DATA EXTRACT:
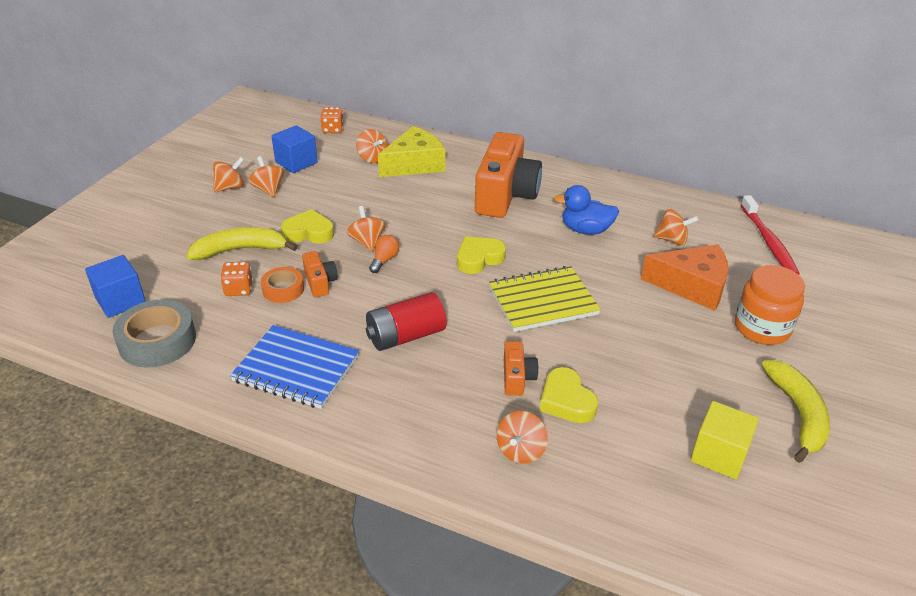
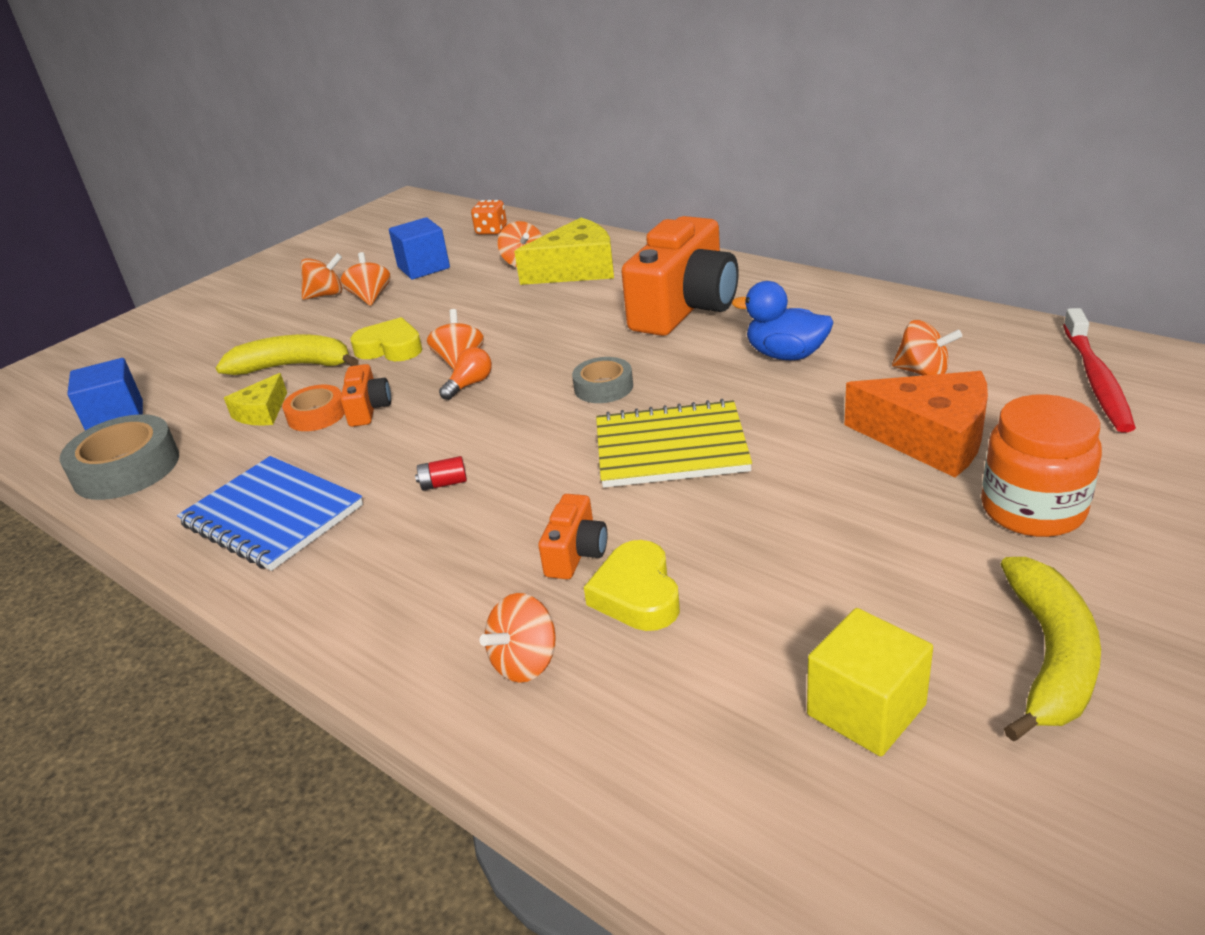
camera: 20 degrees right, 5 degrees down
(239, 289) = (262, 412): orange dice -> yellow cheese
(406, 336) = (443, 483): red battery -> red battery, size x0.43
(478, 258) = (603, 387): yellow heart -> grey tape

WHAT TO DO: Extract the lines above from the one containing "(239, 289) = (262, 412): orange" to the last line, both included, exactly as written.

OUTPUT FOR THIS EXERCISE:
(239, 289) = (262, 412): orange dice -> yellow cheese
(406, 336) = (443, 483): red battery -> red battery, size x0.43
(478, 258) = (603, 387): yellow heart -> grey tape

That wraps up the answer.